* [WRITTEN REQUEST]: Extract every line of the listing below that contains the string "Violino".
## begin DATA SECTION
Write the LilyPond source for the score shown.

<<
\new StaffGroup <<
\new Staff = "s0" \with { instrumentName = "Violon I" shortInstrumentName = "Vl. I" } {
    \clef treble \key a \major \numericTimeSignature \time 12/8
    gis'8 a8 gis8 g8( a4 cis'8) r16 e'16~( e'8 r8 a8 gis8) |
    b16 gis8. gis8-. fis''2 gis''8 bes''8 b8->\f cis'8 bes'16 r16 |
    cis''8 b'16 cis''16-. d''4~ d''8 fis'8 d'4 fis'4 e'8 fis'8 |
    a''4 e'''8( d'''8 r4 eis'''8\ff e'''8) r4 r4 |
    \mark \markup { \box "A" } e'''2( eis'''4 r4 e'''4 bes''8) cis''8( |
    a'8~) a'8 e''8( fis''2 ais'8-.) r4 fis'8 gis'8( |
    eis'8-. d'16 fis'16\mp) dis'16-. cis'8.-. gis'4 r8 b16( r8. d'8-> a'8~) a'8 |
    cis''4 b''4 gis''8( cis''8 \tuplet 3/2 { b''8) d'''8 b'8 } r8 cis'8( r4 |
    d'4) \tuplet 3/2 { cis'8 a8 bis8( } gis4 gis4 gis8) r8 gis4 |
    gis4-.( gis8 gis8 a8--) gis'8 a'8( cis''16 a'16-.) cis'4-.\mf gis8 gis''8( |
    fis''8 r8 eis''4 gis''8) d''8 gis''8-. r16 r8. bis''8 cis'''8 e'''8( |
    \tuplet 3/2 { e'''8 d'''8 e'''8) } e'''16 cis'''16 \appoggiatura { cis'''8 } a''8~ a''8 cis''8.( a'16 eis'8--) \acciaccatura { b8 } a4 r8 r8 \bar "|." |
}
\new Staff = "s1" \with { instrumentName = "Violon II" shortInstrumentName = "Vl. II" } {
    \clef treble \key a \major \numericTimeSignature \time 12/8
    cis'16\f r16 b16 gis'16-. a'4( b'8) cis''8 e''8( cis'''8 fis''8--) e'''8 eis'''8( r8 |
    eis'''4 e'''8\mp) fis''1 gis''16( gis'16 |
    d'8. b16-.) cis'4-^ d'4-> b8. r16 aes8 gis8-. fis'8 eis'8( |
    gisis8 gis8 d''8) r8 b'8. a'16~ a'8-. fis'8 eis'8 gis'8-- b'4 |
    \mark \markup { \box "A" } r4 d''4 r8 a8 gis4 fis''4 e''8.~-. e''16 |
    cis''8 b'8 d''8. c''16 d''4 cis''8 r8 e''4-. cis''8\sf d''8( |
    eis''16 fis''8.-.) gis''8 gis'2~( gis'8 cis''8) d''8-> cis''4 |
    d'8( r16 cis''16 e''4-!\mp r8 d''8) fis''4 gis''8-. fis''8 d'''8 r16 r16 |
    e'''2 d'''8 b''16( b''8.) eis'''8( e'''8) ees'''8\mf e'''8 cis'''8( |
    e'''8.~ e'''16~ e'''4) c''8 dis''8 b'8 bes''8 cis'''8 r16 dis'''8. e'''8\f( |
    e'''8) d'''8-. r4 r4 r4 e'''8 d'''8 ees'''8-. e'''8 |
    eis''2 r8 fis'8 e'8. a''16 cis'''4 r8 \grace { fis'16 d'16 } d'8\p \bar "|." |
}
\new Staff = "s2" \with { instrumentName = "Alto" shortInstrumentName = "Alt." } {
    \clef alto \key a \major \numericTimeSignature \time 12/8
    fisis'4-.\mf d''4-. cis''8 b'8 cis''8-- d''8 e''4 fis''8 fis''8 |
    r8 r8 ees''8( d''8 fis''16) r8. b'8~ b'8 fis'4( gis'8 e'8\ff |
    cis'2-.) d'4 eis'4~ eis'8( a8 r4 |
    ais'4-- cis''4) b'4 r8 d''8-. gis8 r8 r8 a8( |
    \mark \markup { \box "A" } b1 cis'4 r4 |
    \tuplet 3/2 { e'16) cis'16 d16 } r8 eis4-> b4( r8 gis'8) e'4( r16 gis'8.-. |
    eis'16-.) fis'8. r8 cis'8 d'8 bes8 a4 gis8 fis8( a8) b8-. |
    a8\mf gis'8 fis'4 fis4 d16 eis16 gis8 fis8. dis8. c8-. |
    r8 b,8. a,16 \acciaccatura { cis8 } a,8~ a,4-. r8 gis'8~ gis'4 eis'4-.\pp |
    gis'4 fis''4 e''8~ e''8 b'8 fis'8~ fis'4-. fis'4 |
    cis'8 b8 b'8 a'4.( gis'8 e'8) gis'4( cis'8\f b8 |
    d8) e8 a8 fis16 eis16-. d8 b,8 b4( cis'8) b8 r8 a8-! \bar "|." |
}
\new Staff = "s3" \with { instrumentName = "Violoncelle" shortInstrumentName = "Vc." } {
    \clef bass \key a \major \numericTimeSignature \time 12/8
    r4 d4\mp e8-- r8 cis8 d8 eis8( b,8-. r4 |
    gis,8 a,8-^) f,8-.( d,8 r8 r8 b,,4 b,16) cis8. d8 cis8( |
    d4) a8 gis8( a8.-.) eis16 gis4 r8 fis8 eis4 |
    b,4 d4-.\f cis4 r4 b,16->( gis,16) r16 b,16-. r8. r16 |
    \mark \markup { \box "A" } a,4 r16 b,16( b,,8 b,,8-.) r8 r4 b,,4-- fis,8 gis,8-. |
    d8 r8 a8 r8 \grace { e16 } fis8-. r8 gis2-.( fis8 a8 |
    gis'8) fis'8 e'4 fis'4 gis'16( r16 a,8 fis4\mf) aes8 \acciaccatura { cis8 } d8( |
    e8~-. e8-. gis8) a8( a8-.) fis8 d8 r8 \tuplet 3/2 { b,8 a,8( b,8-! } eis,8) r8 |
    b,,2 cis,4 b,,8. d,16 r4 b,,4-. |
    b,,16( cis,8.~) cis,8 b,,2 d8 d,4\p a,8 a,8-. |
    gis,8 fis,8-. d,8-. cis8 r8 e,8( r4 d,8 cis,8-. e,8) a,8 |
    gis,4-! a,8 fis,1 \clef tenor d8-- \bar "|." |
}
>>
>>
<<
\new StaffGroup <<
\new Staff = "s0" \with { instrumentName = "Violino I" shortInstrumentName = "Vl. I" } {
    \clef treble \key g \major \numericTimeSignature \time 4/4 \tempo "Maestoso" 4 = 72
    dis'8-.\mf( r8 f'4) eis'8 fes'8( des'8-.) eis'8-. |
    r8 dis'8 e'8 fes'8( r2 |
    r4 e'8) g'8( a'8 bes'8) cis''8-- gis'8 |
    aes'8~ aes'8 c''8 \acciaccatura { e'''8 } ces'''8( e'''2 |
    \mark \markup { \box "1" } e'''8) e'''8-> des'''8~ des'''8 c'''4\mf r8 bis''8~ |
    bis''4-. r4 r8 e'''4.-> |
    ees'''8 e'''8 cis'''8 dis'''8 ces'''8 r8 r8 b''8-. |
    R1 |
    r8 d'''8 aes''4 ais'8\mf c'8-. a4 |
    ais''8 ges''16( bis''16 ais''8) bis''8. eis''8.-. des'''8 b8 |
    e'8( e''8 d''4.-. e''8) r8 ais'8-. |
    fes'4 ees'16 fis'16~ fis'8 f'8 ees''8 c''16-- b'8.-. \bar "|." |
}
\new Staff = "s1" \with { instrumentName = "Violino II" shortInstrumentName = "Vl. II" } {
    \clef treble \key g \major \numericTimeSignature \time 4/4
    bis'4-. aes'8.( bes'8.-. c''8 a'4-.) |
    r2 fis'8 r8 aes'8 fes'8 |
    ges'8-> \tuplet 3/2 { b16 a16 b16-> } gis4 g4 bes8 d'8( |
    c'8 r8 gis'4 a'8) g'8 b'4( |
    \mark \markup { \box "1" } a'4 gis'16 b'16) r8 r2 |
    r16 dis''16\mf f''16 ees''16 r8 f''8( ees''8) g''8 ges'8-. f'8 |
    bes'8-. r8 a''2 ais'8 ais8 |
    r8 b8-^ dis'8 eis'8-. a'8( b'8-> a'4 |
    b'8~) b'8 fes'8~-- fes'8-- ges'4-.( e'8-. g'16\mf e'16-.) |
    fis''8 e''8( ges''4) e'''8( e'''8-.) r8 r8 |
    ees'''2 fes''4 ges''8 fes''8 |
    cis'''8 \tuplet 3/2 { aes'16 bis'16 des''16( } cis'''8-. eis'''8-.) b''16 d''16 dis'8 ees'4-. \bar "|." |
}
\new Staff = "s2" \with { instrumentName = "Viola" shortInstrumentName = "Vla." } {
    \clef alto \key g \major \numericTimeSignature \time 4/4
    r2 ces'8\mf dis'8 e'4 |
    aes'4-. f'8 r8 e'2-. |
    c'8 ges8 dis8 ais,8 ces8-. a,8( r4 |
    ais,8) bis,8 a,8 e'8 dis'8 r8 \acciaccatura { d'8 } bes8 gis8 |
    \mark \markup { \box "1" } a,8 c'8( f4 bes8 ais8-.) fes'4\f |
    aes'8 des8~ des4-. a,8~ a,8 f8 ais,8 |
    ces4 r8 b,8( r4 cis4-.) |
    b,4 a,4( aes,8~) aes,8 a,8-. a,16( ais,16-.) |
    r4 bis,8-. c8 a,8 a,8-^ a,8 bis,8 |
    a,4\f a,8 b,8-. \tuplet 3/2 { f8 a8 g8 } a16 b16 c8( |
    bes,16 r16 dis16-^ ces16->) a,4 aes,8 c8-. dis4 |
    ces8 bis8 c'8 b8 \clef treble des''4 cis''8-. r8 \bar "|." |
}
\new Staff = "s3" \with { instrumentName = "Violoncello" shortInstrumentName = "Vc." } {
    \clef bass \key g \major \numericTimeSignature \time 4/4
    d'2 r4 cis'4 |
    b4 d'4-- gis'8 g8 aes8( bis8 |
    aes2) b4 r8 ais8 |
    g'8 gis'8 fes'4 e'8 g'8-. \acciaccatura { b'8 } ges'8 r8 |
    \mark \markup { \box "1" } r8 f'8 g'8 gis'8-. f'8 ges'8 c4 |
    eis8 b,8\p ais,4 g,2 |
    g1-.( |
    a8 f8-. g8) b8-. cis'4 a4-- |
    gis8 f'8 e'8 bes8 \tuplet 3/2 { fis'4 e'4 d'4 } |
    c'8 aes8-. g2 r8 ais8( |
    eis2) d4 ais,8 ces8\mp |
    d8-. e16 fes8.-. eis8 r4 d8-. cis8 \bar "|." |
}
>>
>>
## end DATA SECTION
* [ANSWER TO THE EXERCISE]:
\new Staff = "s0" \with { instrumentName = "Violino I" shortInstrumentName = "Vl. I" } {
\new Staff = "s1" \with { instrumentName = "Violino II" shortInstrumentName = "Vl. II" } {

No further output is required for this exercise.